Task instructions: Write out the listing again, exactly as it appears below.

########################################

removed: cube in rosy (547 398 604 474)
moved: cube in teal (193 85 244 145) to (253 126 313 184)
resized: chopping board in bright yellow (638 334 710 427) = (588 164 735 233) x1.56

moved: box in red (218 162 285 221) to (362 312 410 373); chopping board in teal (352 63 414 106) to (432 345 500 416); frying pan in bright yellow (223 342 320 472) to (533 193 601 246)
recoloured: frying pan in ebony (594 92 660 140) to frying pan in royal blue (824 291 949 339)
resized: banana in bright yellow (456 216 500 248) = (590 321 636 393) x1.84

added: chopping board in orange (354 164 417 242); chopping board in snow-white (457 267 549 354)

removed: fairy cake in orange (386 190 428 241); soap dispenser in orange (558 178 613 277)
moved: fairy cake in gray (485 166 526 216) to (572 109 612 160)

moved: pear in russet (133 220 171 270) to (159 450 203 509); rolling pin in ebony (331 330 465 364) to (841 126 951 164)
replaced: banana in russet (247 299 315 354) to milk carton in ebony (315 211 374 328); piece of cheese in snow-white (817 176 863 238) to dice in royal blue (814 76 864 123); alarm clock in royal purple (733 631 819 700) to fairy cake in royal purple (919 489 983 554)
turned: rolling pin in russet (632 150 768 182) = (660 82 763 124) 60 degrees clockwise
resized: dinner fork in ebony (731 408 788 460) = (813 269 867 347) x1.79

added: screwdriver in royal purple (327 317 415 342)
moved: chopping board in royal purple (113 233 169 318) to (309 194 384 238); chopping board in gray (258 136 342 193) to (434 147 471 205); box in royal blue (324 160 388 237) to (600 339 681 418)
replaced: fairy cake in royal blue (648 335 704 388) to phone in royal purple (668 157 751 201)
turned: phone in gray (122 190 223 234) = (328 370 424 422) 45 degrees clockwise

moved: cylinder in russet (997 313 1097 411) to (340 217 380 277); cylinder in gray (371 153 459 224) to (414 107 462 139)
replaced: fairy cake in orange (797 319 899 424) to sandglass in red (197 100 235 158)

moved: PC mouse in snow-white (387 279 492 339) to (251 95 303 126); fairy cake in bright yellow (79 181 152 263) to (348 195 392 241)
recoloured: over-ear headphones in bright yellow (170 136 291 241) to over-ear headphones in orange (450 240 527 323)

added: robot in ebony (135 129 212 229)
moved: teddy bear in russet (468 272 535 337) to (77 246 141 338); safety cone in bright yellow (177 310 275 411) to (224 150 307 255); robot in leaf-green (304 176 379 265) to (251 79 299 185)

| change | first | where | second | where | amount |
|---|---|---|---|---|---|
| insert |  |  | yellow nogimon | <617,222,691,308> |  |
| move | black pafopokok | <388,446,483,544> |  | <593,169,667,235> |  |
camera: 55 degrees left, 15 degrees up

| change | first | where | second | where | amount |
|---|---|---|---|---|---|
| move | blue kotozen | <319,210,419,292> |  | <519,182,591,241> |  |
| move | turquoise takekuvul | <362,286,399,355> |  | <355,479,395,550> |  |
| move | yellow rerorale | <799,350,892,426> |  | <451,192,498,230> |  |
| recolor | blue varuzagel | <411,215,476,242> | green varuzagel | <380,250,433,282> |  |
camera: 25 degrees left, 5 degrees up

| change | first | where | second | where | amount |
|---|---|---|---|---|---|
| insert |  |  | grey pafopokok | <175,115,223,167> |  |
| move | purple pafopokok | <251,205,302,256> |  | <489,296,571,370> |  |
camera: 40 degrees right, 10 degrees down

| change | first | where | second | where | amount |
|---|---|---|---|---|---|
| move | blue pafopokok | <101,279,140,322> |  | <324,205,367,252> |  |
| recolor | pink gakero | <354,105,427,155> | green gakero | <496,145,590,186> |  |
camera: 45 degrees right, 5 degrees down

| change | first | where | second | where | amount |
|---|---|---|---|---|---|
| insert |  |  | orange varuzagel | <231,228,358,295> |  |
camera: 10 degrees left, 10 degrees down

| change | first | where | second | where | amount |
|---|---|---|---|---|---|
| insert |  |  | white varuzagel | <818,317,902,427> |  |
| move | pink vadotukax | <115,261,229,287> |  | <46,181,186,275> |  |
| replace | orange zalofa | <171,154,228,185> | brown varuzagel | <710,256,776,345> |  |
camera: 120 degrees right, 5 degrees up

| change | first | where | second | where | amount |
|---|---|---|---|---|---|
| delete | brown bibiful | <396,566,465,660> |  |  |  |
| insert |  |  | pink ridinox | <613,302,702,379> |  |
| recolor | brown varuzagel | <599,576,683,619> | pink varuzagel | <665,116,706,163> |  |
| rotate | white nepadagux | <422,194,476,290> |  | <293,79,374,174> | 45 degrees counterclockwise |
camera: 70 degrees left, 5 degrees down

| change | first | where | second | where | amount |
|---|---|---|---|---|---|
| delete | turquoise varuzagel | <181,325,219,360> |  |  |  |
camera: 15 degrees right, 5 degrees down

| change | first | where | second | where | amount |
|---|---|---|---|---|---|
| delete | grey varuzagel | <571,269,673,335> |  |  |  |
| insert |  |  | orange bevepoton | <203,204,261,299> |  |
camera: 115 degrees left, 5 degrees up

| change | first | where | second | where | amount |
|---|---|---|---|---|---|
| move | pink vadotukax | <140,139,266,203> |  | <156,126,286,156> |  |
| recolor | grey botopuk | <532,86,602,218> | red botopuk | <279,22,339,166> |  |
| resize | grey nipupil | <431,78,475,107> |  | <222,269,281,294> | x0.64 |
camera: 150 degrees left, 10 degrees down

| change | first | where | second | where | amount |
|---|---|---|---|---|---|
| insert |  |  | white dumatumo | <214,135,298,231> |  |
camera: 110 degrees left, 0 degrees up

########################################

Answer space:
removed: cube in rosy (547 398 604 474)
moved: cube in teal (193 85 244 145) to (253 126 313 184)
resized: chopping board in bright yellow (638 334 710 427) = (588 164 735 233) x1.56

moved: box in red (218 162 285 221) to (362 312 410 373); chopping board in teal (352 63 414 106) to (432 345 500 416); frying pan in bright yellow (223 342 320 472) to (533 193 601 246)
recoloured: frying pan in ebony (594 92 660 140) to frying pan in royal blue (824 291 949 339)
resized: banana in bright yellow (456 216 500 248) = (590 321 636 393) x1.84

added: chopping board in orange (354 164 417 242); chopping board in snow-white (457 267 549 354)

removed: fairy cake in orange (386 190 428 241); soap dispenser in orange (558 178 613 277)
moved: fairy cake in gray (485 166 526 216) to (572 109 612 160)

moved: pear in russet (133 220 171 270) to (159 450 203 509); rolling pin in ebony (331 330 465 364) to (841 126 951 164)
replaced: banana in russet (247 299 315 354) to milk carton in ebony (315 211 374 328); piece of cheese in snow-white (817 176 863 238) to dice in royal blue (814 76 864 123); alarm clock in royal purple (733 631 819 700) to fairy cake in royal purple (919 489 983 554)
turned: rolling pin in russet (632 150 768 182) = (660 82 763 124) 60 degrees clockwise
resized: dinner fork in ebony (731 408 788 460) = (813 269 867 347) x1.79

added: screwdriver in royal purple (327 317 415 342)
moved: chopping board in royal purple (113 233 169 318) to (309 194 384 238); chopping board in gray (258 136 342 193) to (434 147 471 205); box in royal blue (324 160 388 237) to (600 339 681 418)
replaced: fairy cake in royal blue (648 335 704 388) to phone in royal purple (668 157 751 201)
turned: phone in gray (122 190 223 234) = (328 370 424 422) 45 degrees clockwise

moved: cylinder in russet (997 313 1097 411) to (340 217 380 277); cylinder in gray (371 153 459 224) to (414 107 462 139)
replaced: fairy cake in orange (797 319 899 424) to sandglass in red (197 100 235 158)

moved: PC mouse in snow-white (387 279 492 339) to (251 95 303 126); fairy cake in bright yellow (79 181 152 263) to (348 195 392 241)
recoloured: over-ear headphones in bright yellow (170 136 291 241) to over-ear headphones in orange (450 240 527 323)

added: robot in ebony (135 129 212 229)
moved: teddy bear in russet (468 272 535 337) to (77 246 141 338); safety cone in bright yellow (177 310 275 411) to (224 150 307 255); robot in leaf-green (304 176 379 265) to (251 79 299 185)

| change | first | where | second | where | amount |
|---|---|---|---|---|---|
| insert |  |  | yellow nogimon | <617,222,691,308> |  |
| move | black pafopokok | <388,446,483,544> |  | <593,169,667,235> |  |
camera: 55 degrees left, 15 degrees up

| change | first | where | second | where | amount |
|---|---|---|---|---|---|
| move | blue kotozen | <319,210,419,292> |  | <519,182,591,241> |  |
| move | turquoise takekuvul | <362,286,399,355> |  | <355,479,395,550> |  |
| move | yellow rerorale | <799,350,892,426> |  | <451,192,498,230> |  |
| recolor | blue varuzagel | <411,215,476,242> | green varuzagel | <380,250,433,282> |  |
camera: 25 degrees left, 5 degrees up

| change | first | where | second | where | amount |
|---|---|---|---|---|---|
| insert |  |  | grey pafopokok | <175,115,223,167> |  |
| move | purple pafopokok | <251,205,302,256> |  | <489,296,571,370> |  |
camera: 40 degrees right, 10 degrees down

| change | first | where | second | where | amount |
|---|---|---|---|---|---|
| move | blue pafopokok | <101,279,140,322> |  | <324,205,367,252> |  |
| recolor | pink gakero | <354,105,427,155> | green gakero | <496,145,590,186> |  |
camera: 45 degrees right, 5 degrees down

| change | first | where | second | where | amount |
|---|---|---|---|---|---|
| insert |  |  | orange varuzagel | <231,228,358,295> |  |
camera: 10 degrees left, 10 degrees down

| change | first | where | second | where | amount |
|---|---|---|---|---|---|
| insert |  |  | white varuzagel | <818,317,902,427> |  |
| move | pink vadotukax | <115,261,229,287> |  | <46,181,186,275> |  |
| replace | orange zalofa | <171,154,228,185> | brown varuzagel | <710,256,776,345> |  |
camera: 120 degrees right, 5 degrees up

| change | first | where | second | where | amount |
|---|---|---|---|---|---|
| delete | brown bibiful | <396,566,465,660> |  |  |  |
| insert |  |  | pink ridinox | <613,302,702,379> |  |
| recolor | brown varuzagel | <599,576,683,619> | pink varuzagel | <665,116,706,163> |  |
| rotate | white nepadagux | <422,194,476,290> |  | <293,79,374,174> | 45 degrees counterclockwise |
camera: 70 degrees left, 5 degrees down

| change | first | where | second | where | amount |
|---|---|---|---|---|---|
| delete | turquoise varuzagel | <181,325,219,360> |  |  |  |
camera: 15 degrees right, 5 degrees down

| change | first | where | second | where | amount |
|---|---|---|---|---|---|
| delete | grey varuzagel | <571,269,673,335> |  |  |  |
| insert |  |  | orange bevepoton | <203,204,261,299> |  |
camera: 115 degrees left, 5 degrees up

| change | first | where | second | where | amount |
|---|---|---|---|---|---|
| move | pink vadotukax | <140,139,266,203> |  | <156,126,286,156> |  |
| recolor | grey botopuk | <532,86,602,218> | red botopuk | <279,22,339,166> |  |
| resize | grey nipupil | <431,78,475,107> |  | <222,269,281,294> | x0.64 |
camera: 150 degrees left, 10 degrees down

| change | first | where | second | where | amount |
|---|---|---|---|---|---|
| insert |  |  | white dumatumo | <214,135,298,231> |  |
camera: 110 degrees left, 0 degrees up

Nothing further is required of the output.